::: Working data
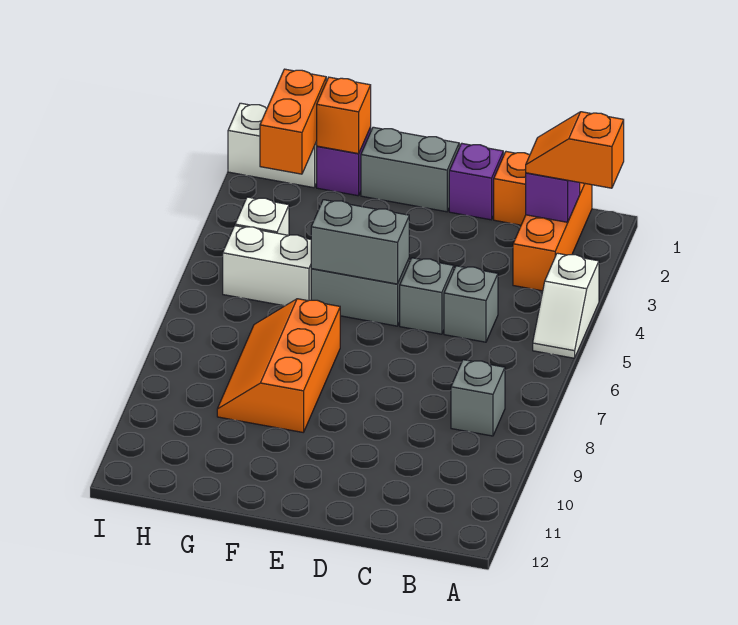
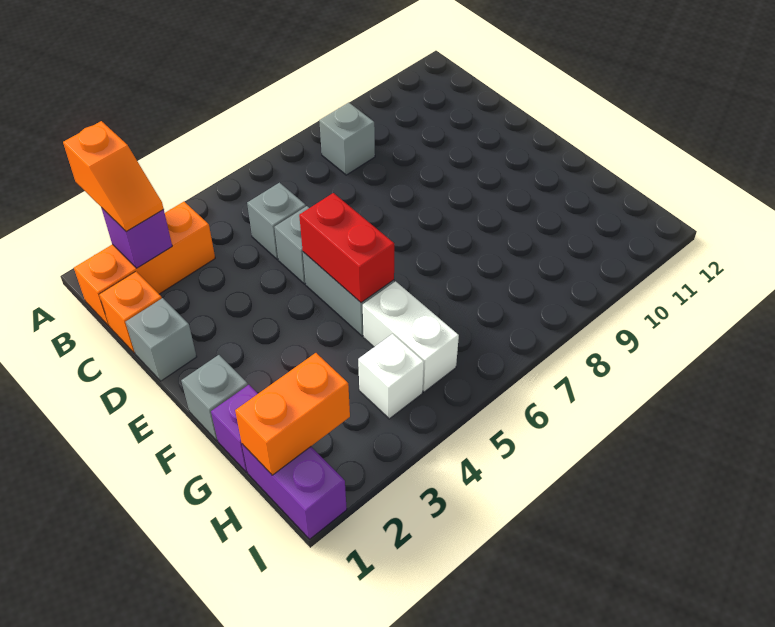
white 1x2 slope [533,253,599,358] -> none
purple 1x1 brick [449,143,503,220] -> grey 1x1 brick [126,298,197,381]
grey 1x2 brick [361,127,459,212] -> grey 1x1 brick [181,355,248,441]
grey 1x2 brick [311,200,409,284] -> red 1x2 brick [299,193,394,302]
orange 2x3 slope [217,299,340,432] -> none
orange 1x1 brick [316,77,371,154] -> none
white 1x2 brick [228,103,317,188] -> purple 1x2 brick [242,444,347,539]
::::::
Repeat all of the listing above word for word, and exclude the pictures.

white 1x2 slope [533,253,599,358] -> none
purple 1x1 brick [449,143,503,220] -> grey 1x1 brick [126,298,197,381]
grey 1x2 brick [361,127,459,212] -> grey 1x1 brick [181,355,248,441]
grey 1x2 brick [311,200,409,284] -> red 1x2 brick [299,193,394,302]
orange 2x3 slope [217,299,340,432] -> none
orange 1x1 brick [316,77,371,154] -> none
white 1x2 brick [228,103,317,188] -> purple 1x2 brick [242,444,347,539]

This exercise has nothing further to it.